*To do*. Each line from the one containing "pink square: rotated 8 degrees clockwise" through the end of the data must be retyped exactly, and no other line.

*Task input*.

---------------

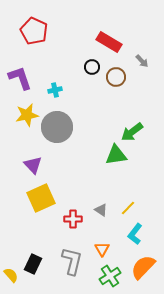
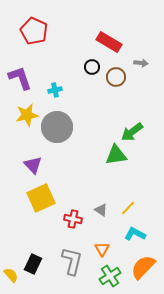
gray arrow: moved 1 px left, 2 px down; rotated 40 degrees counterclockwise
red cross: rotated 12 degrees clockwise
cyan L-shape: rotated 80 degrees clockwise
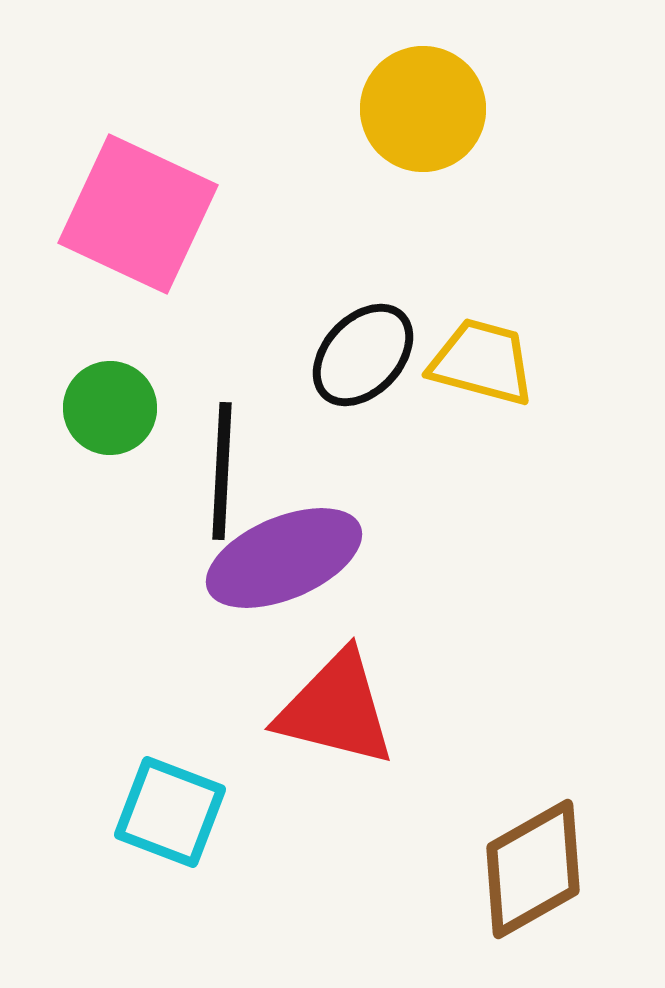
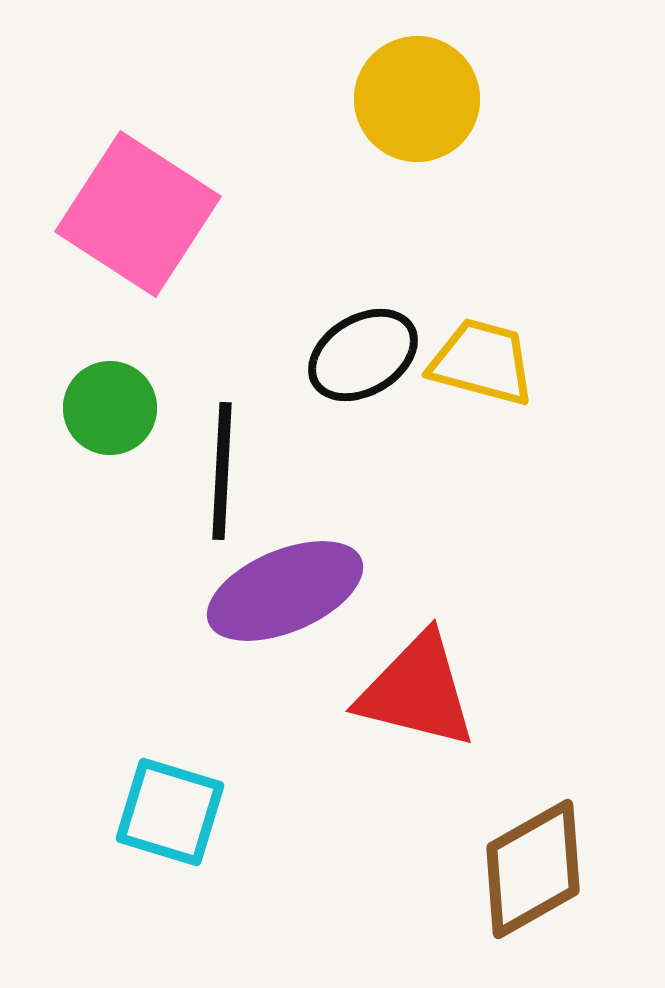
yellow circle: moved 6 px left, 10 px up
pink square: rotated 8 degrees clockwise
black ellipse: rotated 16 degrees clockwise
purple ellipse: moved 1 px right, 33 px down
red triangle: moved 81 px right, 18 px up
cyan square: rotated 4 degrees counterclockwise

---------------

*Output for this exercise*.
pink square: rotated 8 degrees clockwise
black ellipse: rotated 16 degrees clockwise
purple ellipse: moved 1 px right, 33 px down
red triangle: moved 81 px right, 18 px up
cyan square: rotated 4 degrees counterclockwise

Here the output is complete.